**INSTRUCTIONS TO FOLLOW:** Skipping all pictures, print exactly the lines below from the one with "blue eraser: 4 -> 8" through the final line.

**EXERCISE MATERIAL:**
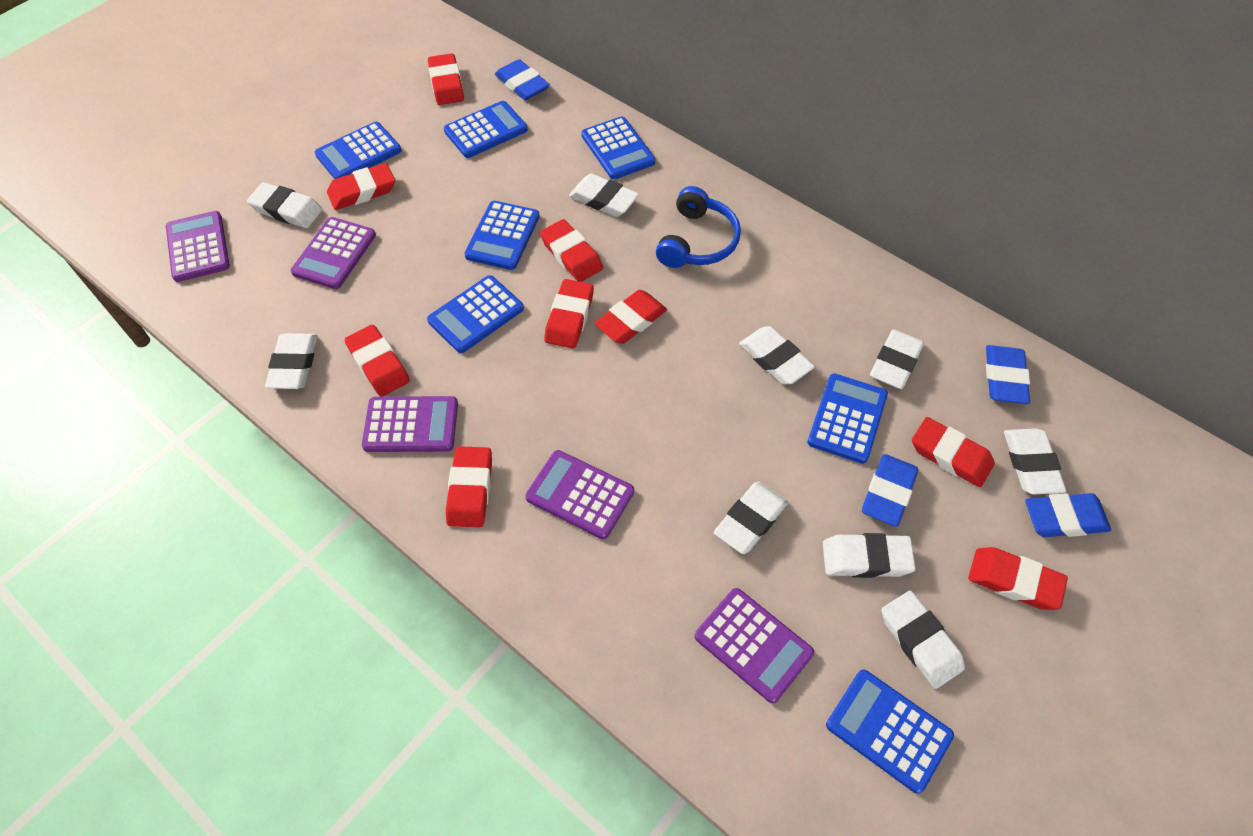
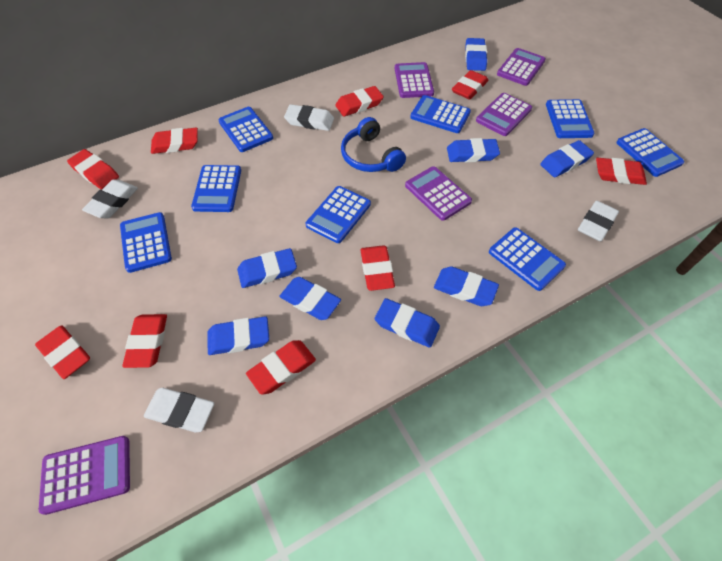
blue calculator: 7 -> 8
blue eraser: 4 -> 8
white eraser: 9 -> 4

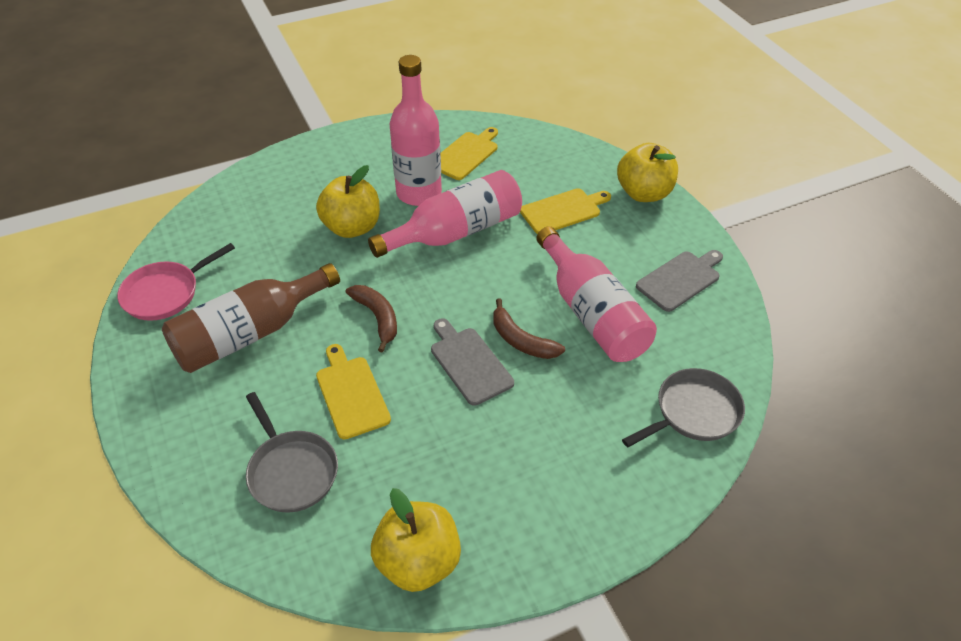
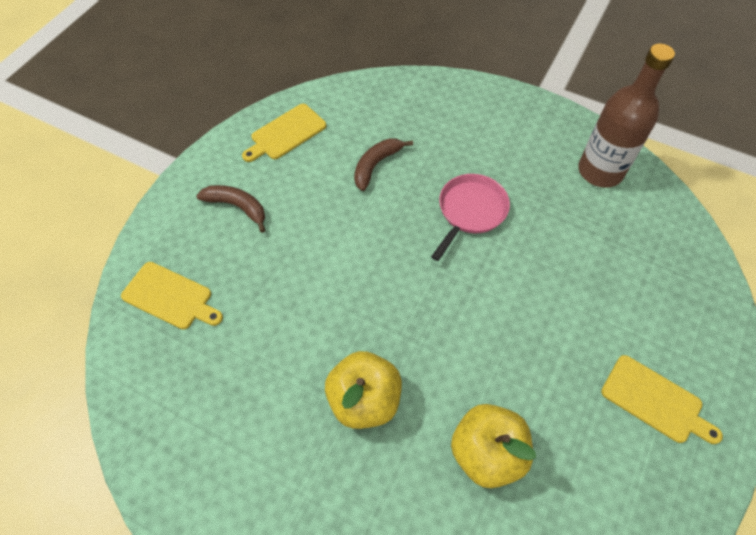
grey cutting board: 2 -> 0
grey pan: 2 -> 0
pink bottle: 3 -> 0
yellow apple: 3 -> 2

**EXERCISE RESPONSE:**
blue eraser: 4 -> 8
white eraser: 9 -> 4

grey cutting board: 2 -> 0
grey pan: 2 -> 0
pink bottle: 3 -> 0
yellow apple: 3 -> 2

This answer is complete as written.